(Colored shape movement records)
************

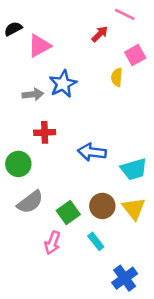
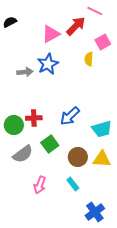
red arrow: (100, 34) -> (76, 26), size x1.5
pink triangle: (39, 46) -> (51, 34), moved
red cross: (45, 132) -> (34, 118), moved
blue arrow: (92, 152) -> (70, 116), turned -50
yellow triangle: (134, 209) -> (102, 159), turned -48
green square: (68, 212) -> (50, 144), moved

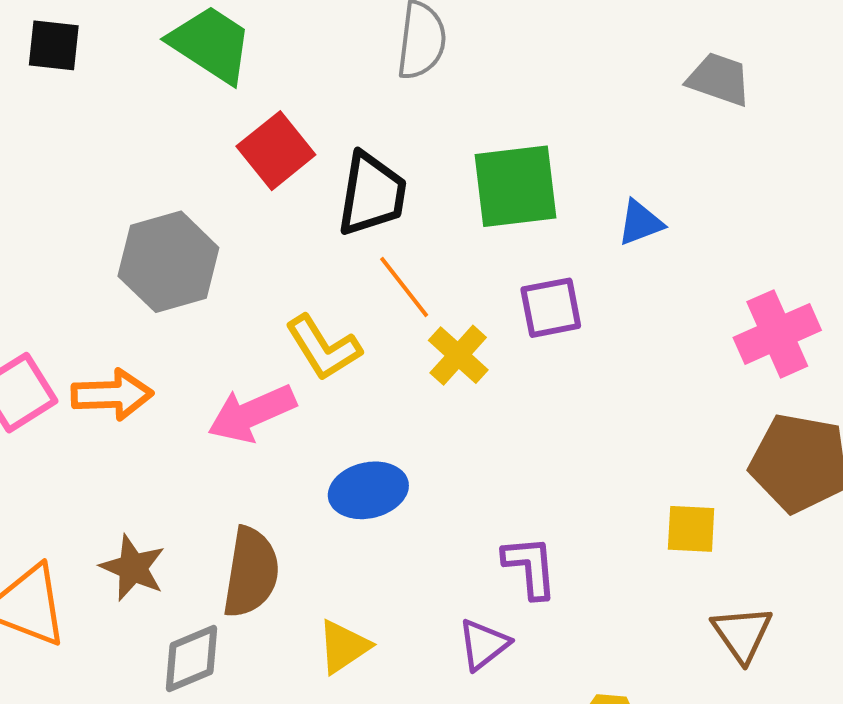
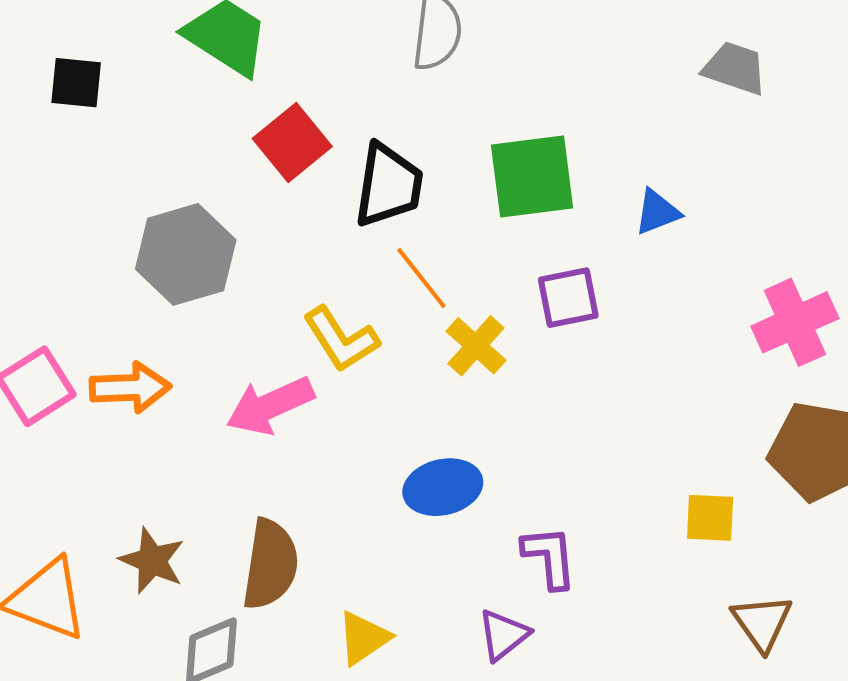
black square: (54, 45) -> (76, 83), moved
blue ellipse: (368, 490) -> (443, 487), moved

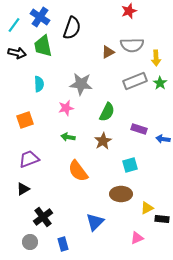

************

Task item: Reprint each of the records exactly and skip the images.

Answer to this task:
red arrow: (100, 34) -> (76, 26), size x1.5
pink triangle: (39, 46) -> (51, 34), moved
red cross: (45, 132) -> (34, 118), moved
blue arrow: (92, 152) -> (70, 116), turned -50
yellow triangle: (134, 209) -> (102, 159), turned -48
green square: (68, 212) -> (50, 144), moved

black square: (54, 45) -> (76, 83), moved
blue ellipse: (368, 490) -> (443, 487), moved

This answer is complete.